## The task
Which of the lines below holds the string "cobalt"? Copy every line that does.

## Supplied records
════════════════════

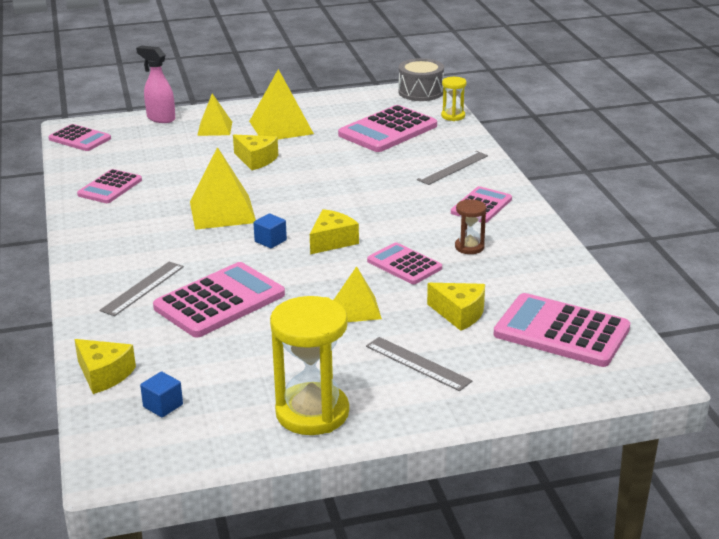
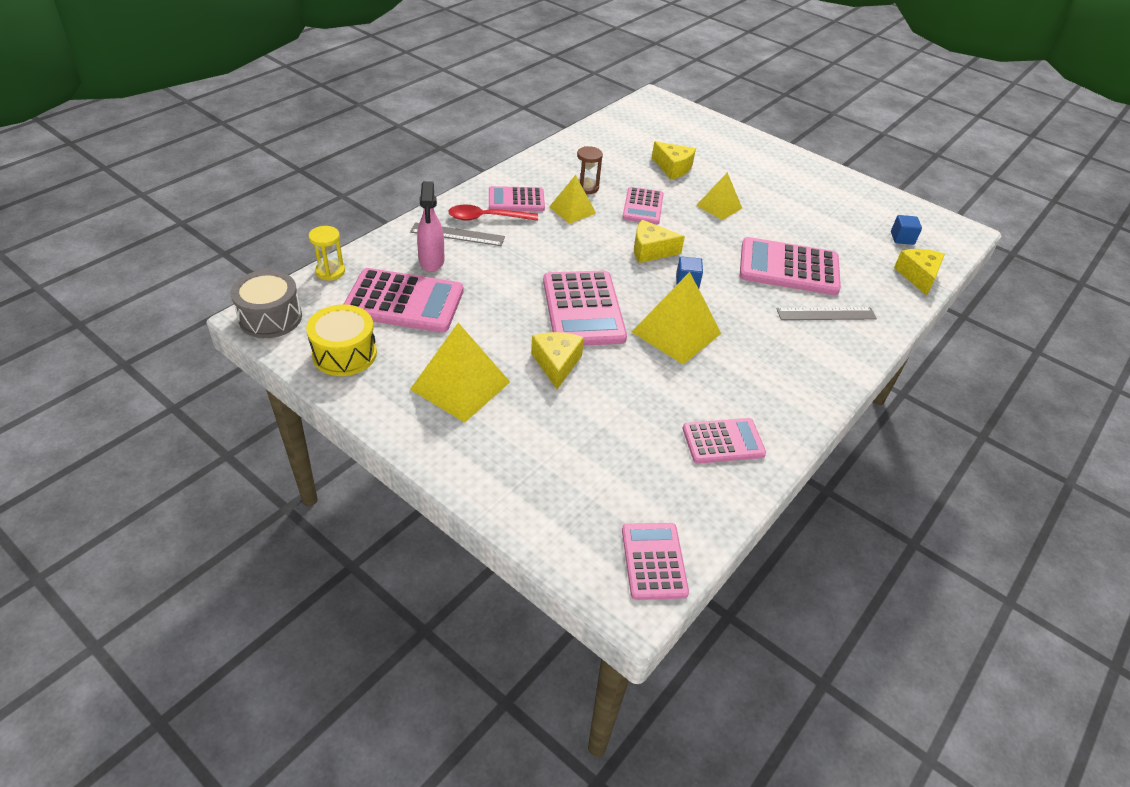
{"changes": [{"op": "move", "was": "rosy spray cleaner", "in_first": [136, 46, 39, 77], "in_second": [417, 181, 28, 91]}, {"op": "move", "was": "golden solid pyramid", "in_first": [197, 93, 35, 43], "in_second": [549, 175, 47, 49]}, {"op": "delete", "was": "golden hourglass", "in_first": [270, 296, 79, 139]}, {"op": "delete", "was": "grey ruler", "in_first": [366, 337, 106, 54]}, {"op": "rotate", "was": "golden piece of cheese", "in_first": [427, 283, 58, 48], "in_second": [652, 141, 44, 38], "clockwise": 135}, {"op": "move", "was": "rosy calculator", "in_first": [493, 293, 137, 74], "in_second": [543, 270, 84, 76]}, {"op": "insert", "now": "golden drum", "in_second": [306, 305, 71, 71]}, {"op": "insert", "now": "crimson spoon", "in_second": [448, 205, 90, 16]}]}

════════════════════

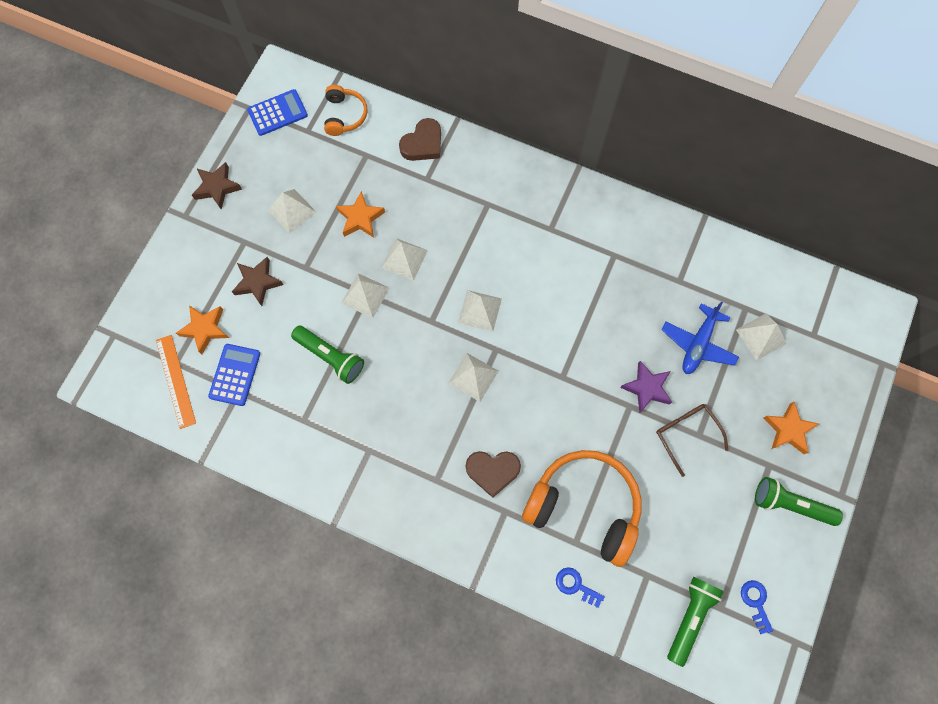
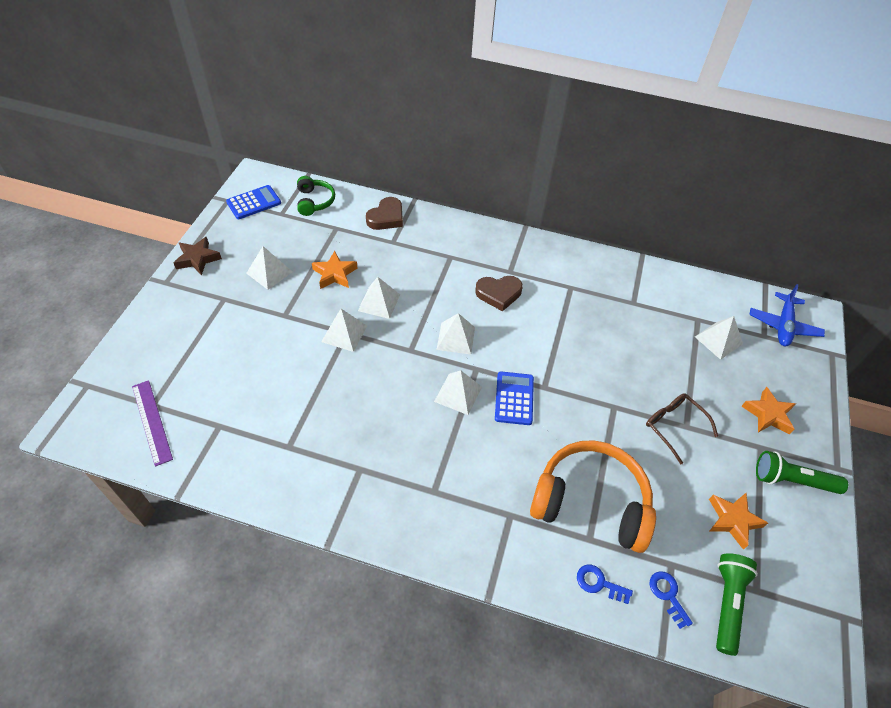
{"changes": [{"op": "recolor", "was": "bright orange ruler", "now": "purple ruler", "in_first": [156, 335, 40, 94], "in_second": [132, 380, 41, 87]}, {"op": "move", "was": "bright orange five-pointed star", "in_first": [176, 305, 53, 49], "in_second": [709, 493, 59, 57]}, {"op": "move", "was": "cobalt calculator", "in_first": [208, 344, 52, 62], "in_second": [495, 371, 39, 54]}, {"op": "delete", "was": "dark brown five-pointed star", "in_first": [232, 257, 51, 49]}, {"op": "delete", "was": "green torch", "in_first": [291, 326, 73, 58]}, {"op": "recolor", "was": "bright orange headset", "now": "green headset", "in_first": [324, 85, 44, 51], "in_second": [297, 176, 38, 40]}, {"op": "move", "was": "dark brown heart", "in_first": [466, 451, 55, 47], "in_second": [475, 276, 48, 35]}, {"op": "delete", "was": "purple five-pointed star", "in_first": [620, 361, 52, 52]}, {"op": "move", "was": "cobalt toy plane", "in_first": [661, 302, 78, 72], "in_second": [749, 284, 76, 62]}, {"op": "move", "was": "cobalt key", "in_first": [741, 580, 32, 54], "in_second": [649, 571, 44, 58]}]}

════════════════════

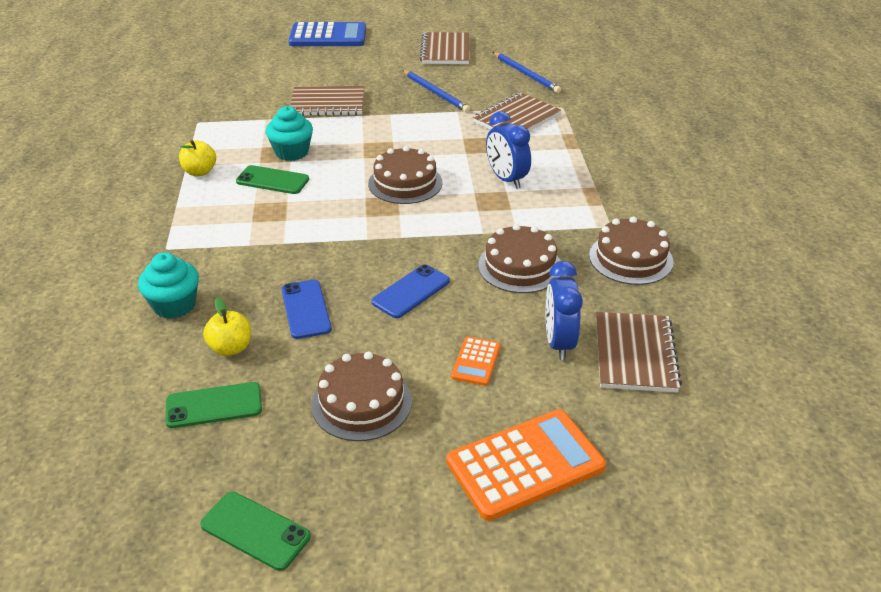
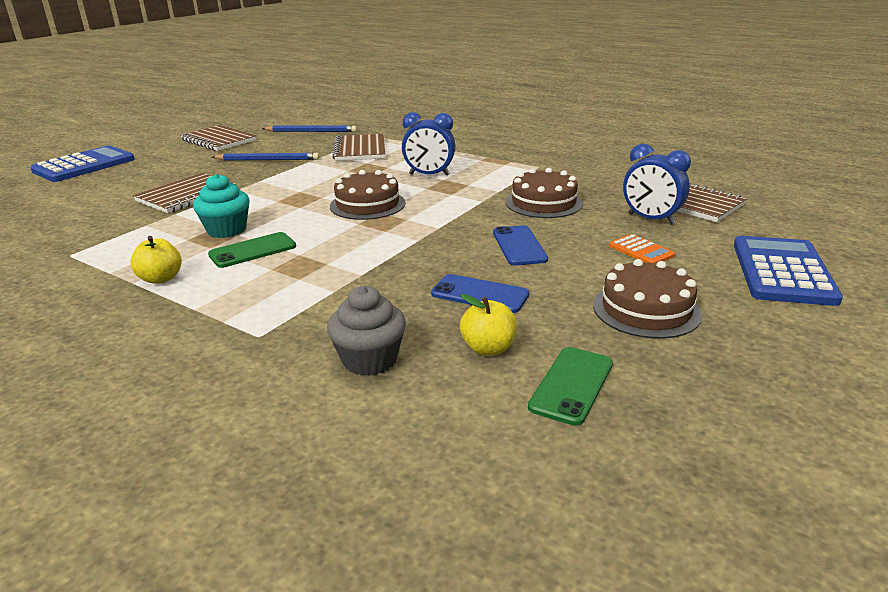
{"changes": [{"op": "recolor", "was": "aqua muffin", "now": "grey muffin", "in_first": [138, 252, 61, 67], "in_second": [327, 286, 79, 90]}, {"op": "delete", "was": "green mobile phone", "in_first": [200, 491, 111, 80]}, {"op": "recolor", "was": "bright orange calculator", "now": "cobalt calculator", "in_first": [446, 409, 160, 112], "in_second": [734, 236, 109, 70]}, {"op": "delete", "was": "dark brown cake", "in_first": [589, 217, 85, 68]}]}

════════════════════

## Task solution
{"changes": [{"op": "recolor", "was": "bright orange ruler", "now": "purple ruler", "in_first": [156, 335, 40, 94], "in_second": [132, 380, 41, 87]}, {"op": "move", "was": "bright orange five-pointed star", "in_first": [176, 305, 53, 49], "in_second": [709, 493, 59, 57]}, {"op": "move", "was": "cobalt calculator", "in_first": [208, 344, 52, 62], "in_second": [495, 371, 39, 54]}, {"op": "delete", "was": "dark brown five-pointed star", "in_first": [232, 257, 51, 49]}, {"op": "delete", "was": "green torch", "in_first": [291, 326, 73, 58]}, {"op": "recolor", "was": "bright orange headset", "now": "green headset", "in_first": [324, 85, 44, 51], "in_second": [297, 176, 38, 40]}, {"op": "move", "was": "dark brown heart", "in_first": [466, 451, 55, 47], "in_second": [475, 276, 48, 35]}, {"op": "delete", "was": "purple five-pointed star", "in_first": [620, 361, 52, 52]}, {"op": "move", "was": "cobalt toy plane", "in_first": [661, 302, 78, 72], "in_second": [749, 284, 76, 62]}, {"op": "move", "was": "cobalt key", "in_first": [741, 580, 32, 54], "in_second": [649, 571, 44, 58]}]}
{"changes": [{"op": "recolor", "was": "aqua muffin", "now": "grey muffin", "in_first": [138, 252, 61, 67], "in_second": [327, 286, 79, 90]}, {"op": "delete", "was": "green mobile phone", "in_first": [200, 491, 111, 80]}, {"op": "recolor", "was": "bright orange calculator", "now": "cobalt calculator", "in_first": [446, 409, 160, 112], "in_second": [734, 236, 109, 70]}, {"op": "delete", "was": "dark brown cake", "in_first": [589, 217, 85, 68]}]}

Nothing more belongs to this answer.